## What is needed
Copy every record verbatim. Leave the pictures out.

Data for analysis below:

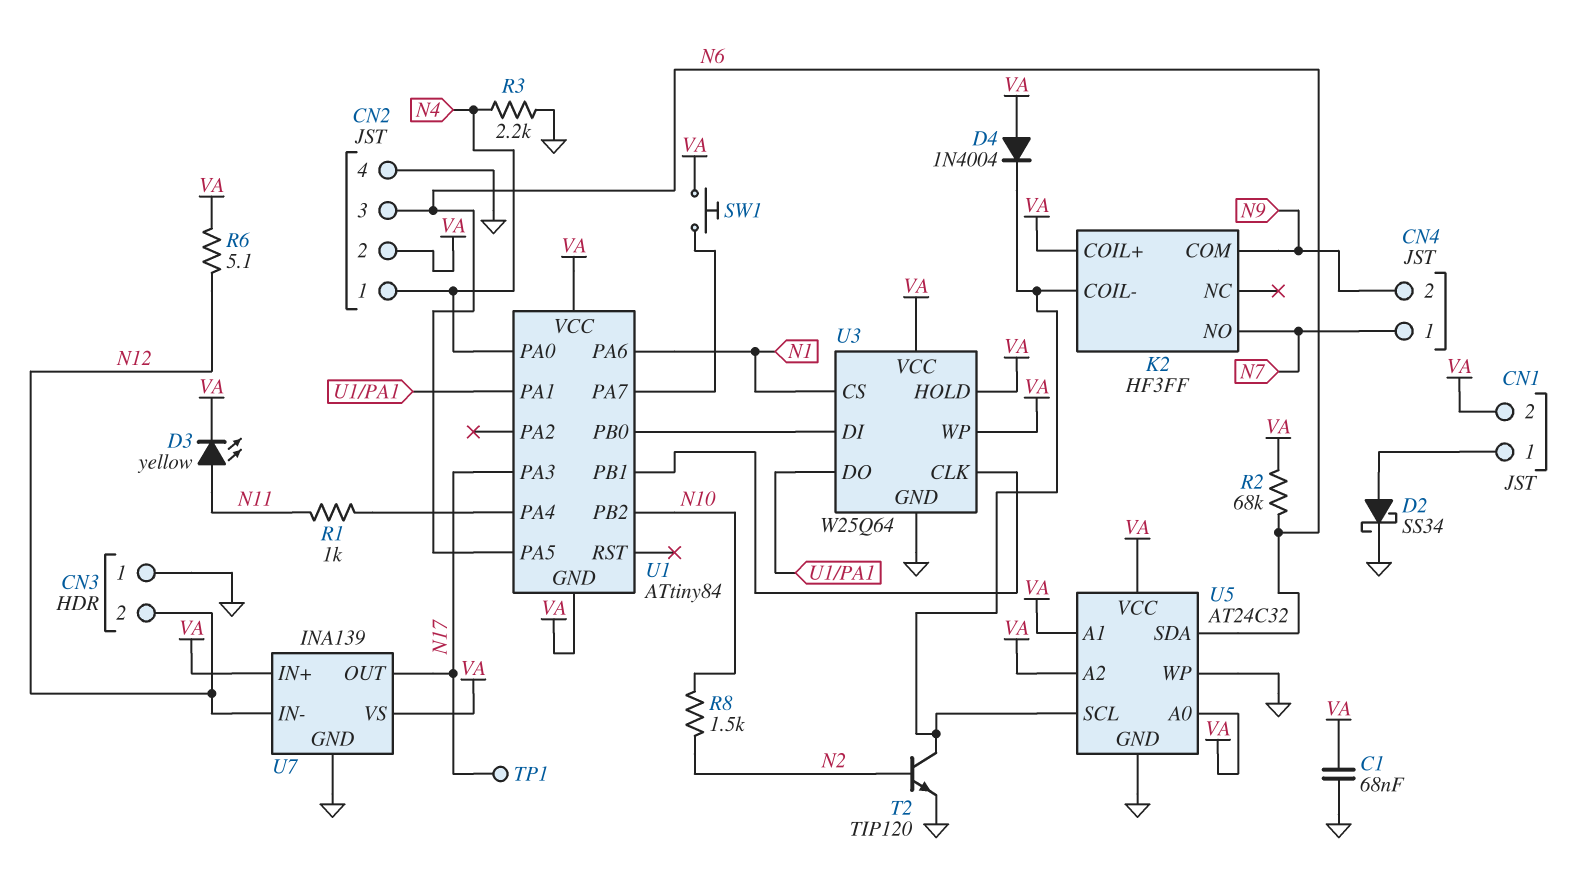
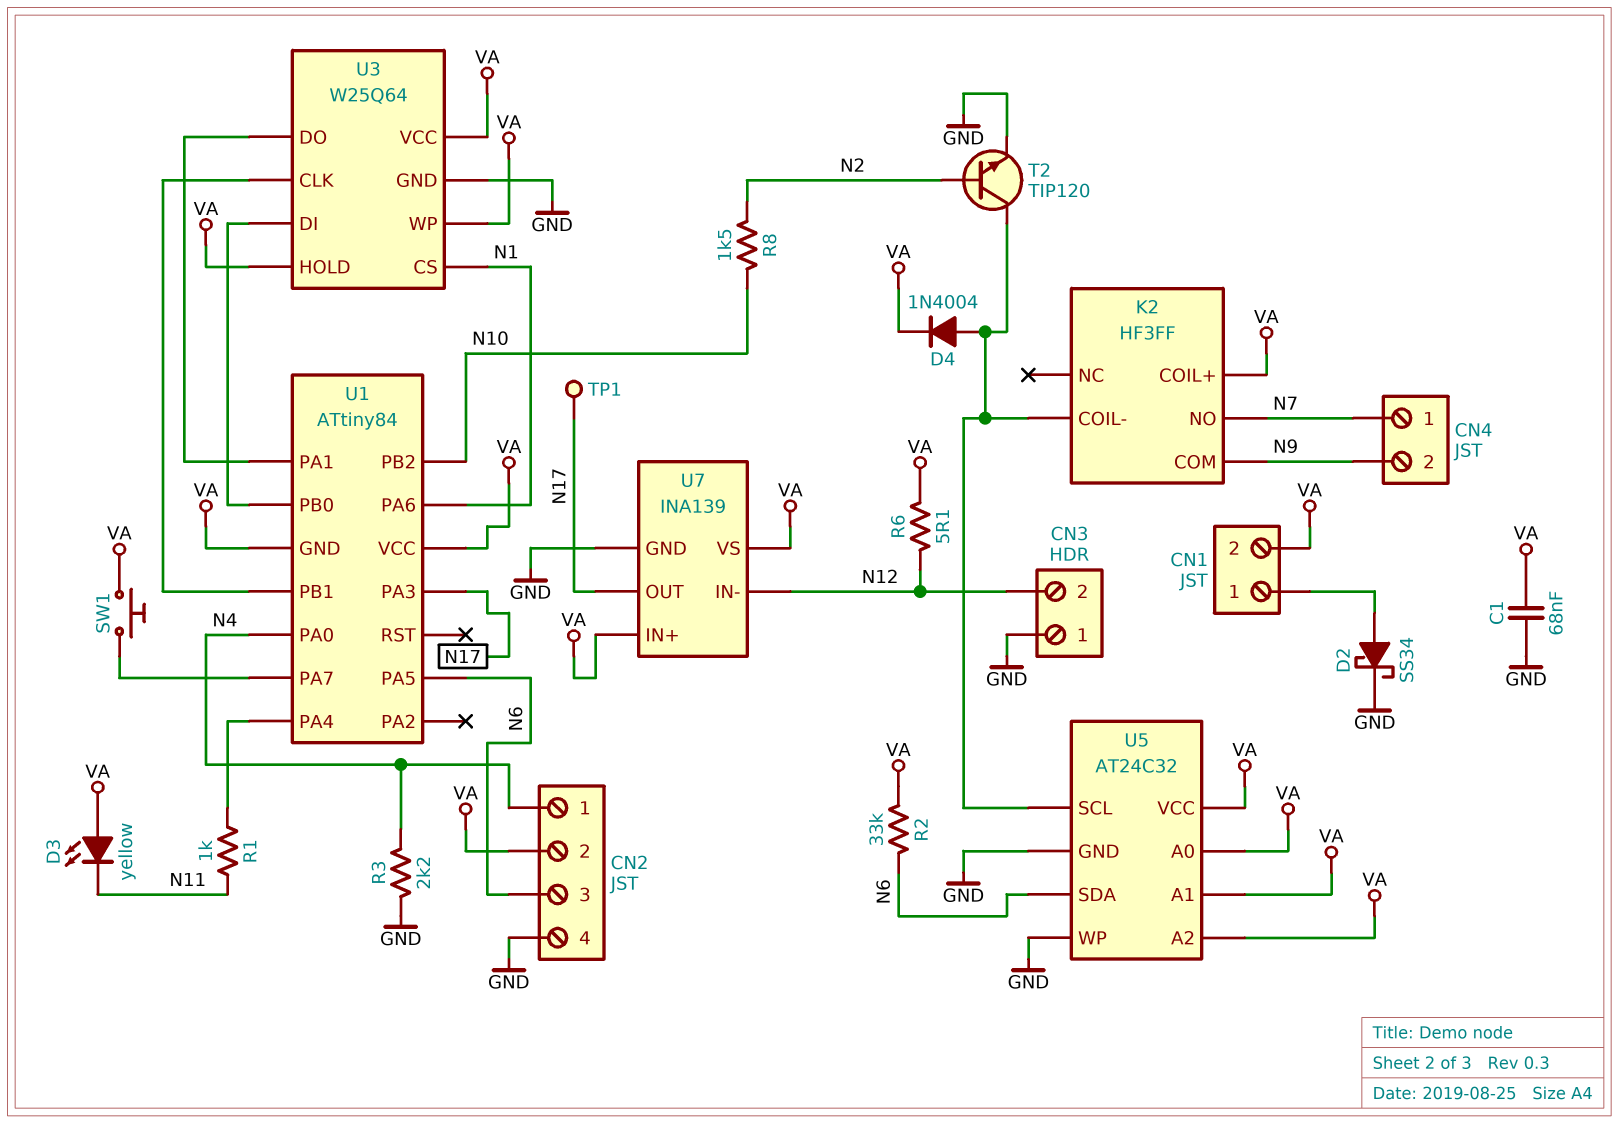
D3: LED yellow (A N11, K VA) -> LED yellow (A VA, K N11)
D4: diode 1N4004 (A VA, K K2/COIL-) -> diode 1N4004 (A K2/COIL-, K VA)
R2: 68k (N6, VA) -> 33k (N6, VA)

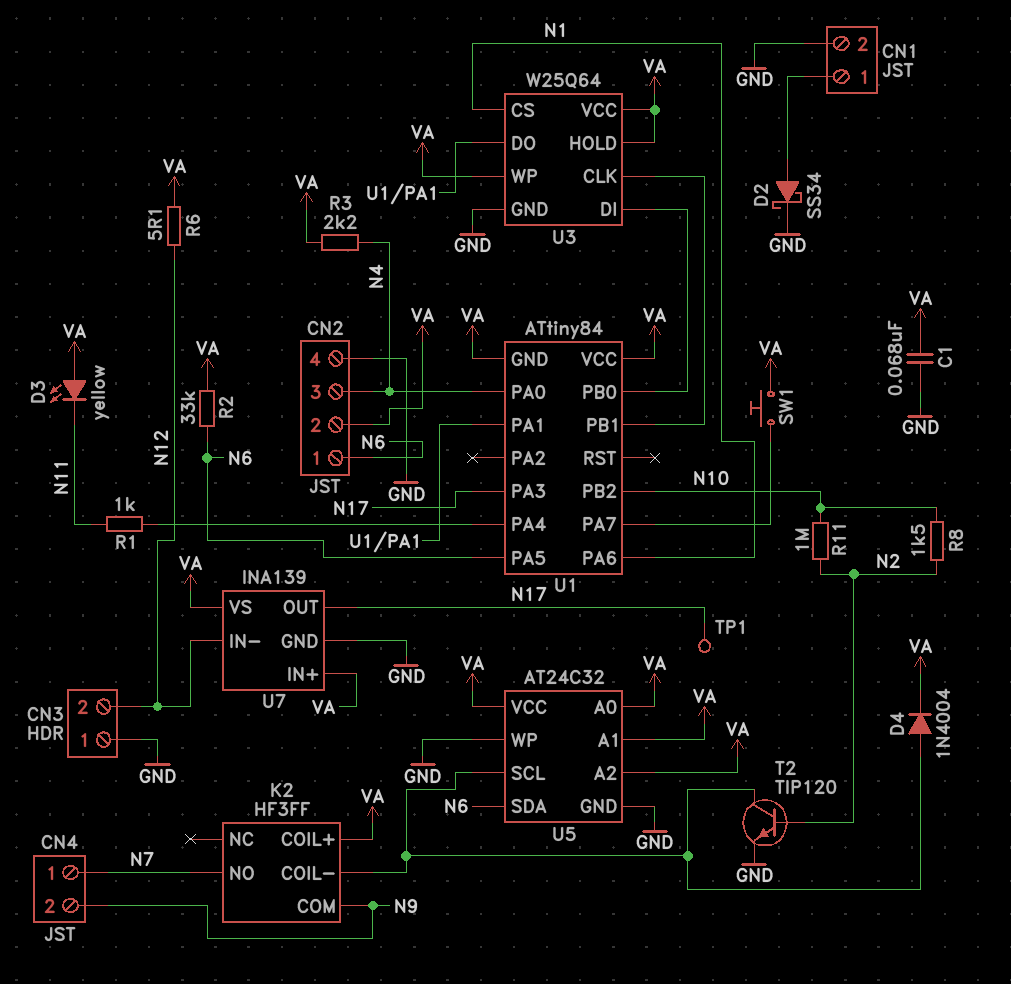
CN1 pin 2: VA -> GND
CN2 pin 1: N4 -> N6
CN2 pin 3: N6 -> N4
R3: 2.2k (GND, N4) -> 2.2k (N4, VA)
R11: none -> 1M (N2, N10)

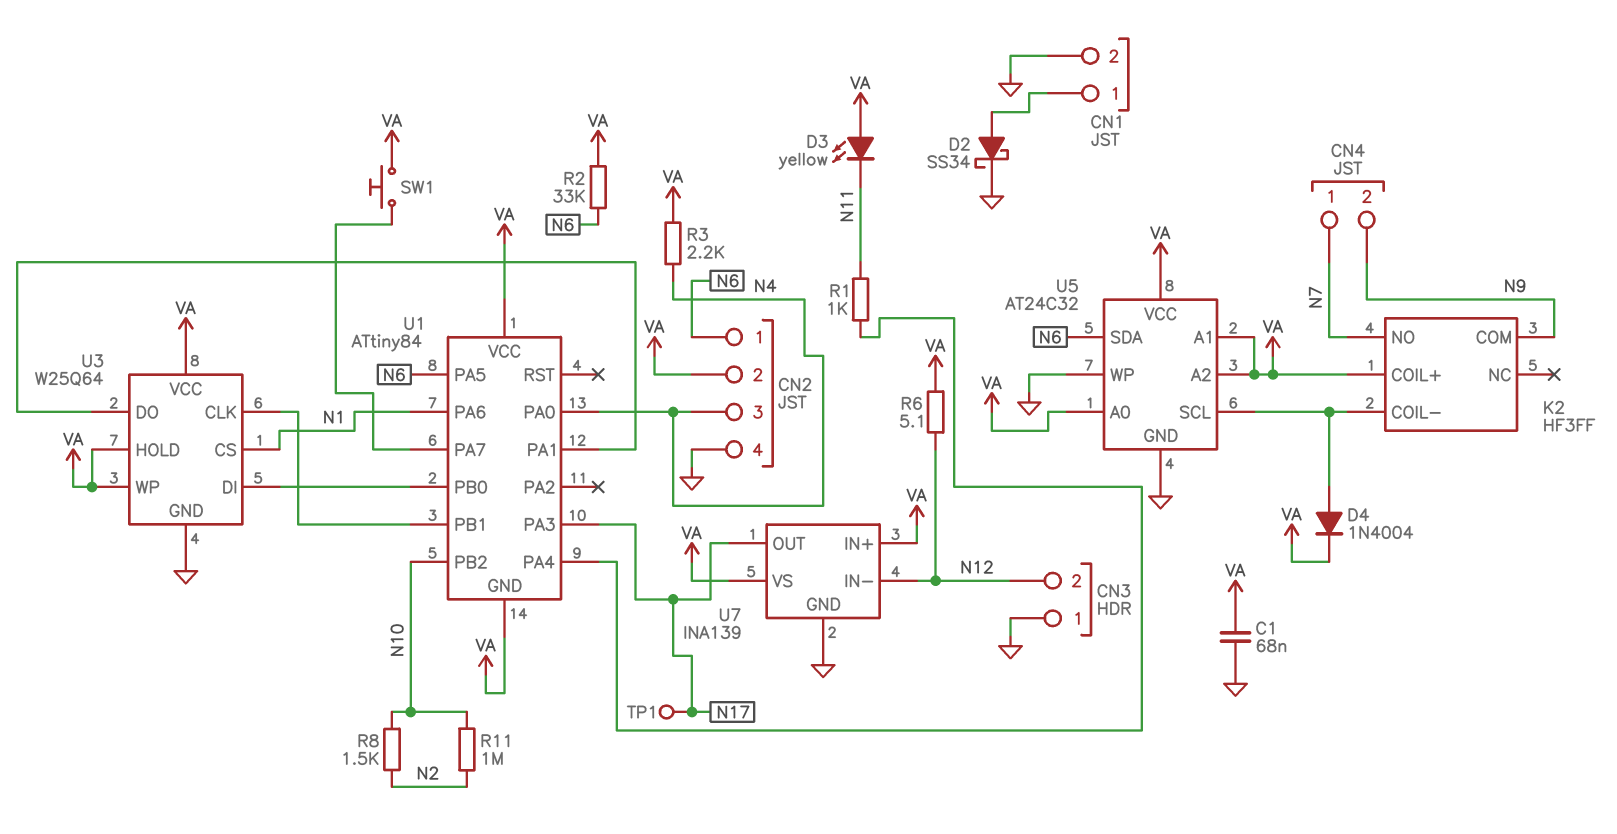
T2: NPN TIP120 (B N2, C K2/COIL-, E GND) -> none

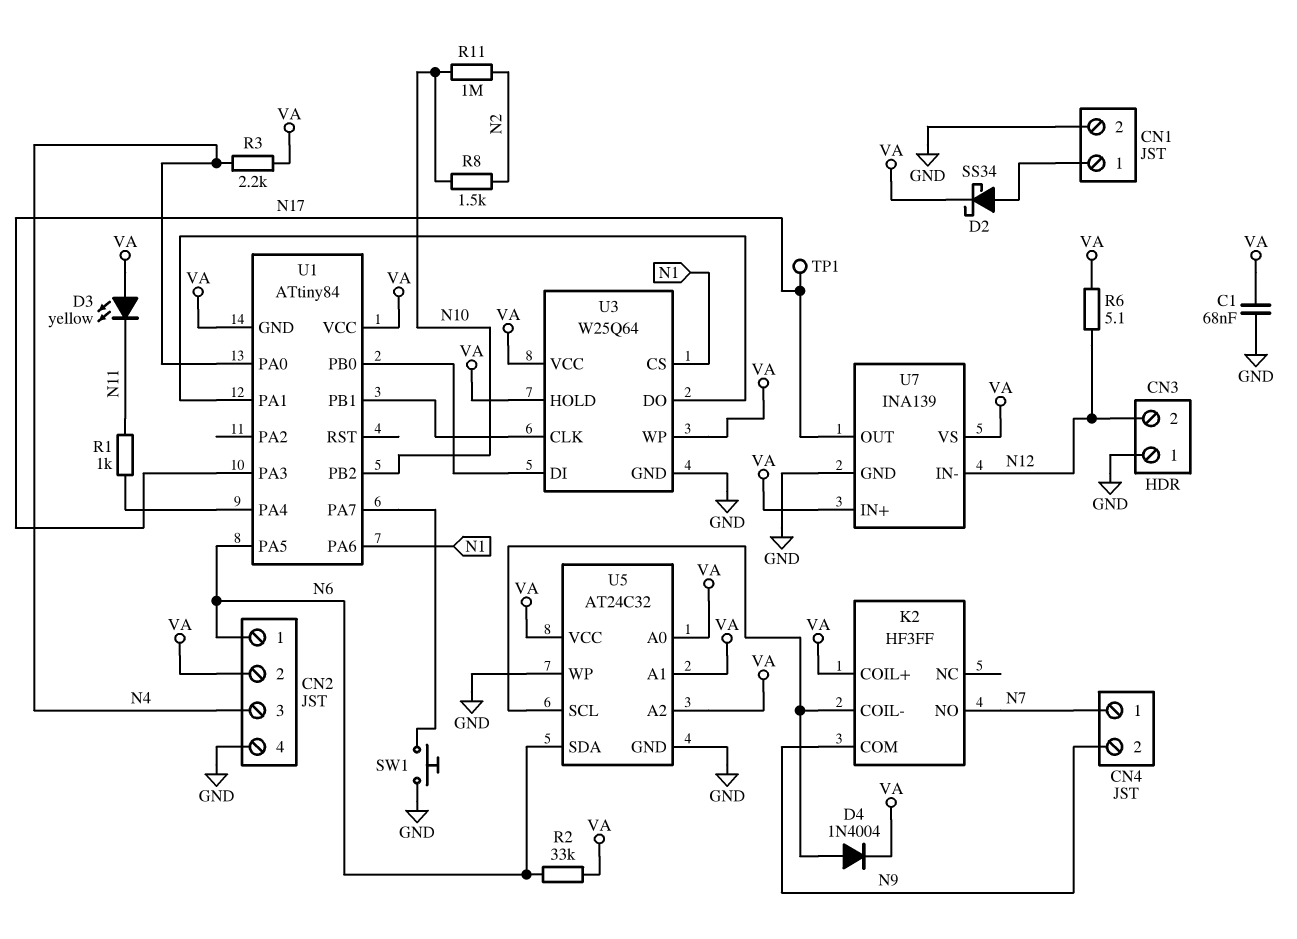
D2: schottky SS34 (A CN1/1, K GND) -> schottky SS34 (A CN1/1, K VA)
SW1: button (U1/PA7, VA) -> button (GND, U1/PA7)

End of Data for analysis.

## Response for this exercise
D3: LED yellow (A N11, K VA) -> LED yellow (A VA, K N11)
D4: diode 1N4004 (A VA, K K2/COIL-) -> diode 1N4004 (A K2/COIL-, K VA)
R2: 68k (N6, VA) -> 33k (N6, VA)

CN1 pin 2: VA -> GND
CN2 pin 1: N4 -> N6
CN2 pin 3: N6 -> N4
R3: 2.2k (GND, N4) -> 2.2k (N4, VA)
R11: none -> 1M (N2, N10)

T2: NPN TIP120 (B N2, C K2/COIL-, E GND) -> none

D2: schottky SS34 (A CN1/1, K GND) -> schottky SS34 (A CN1/1, K VA)
SW1: button (U1/PA7, VA) -> button (GND, U1/PA7)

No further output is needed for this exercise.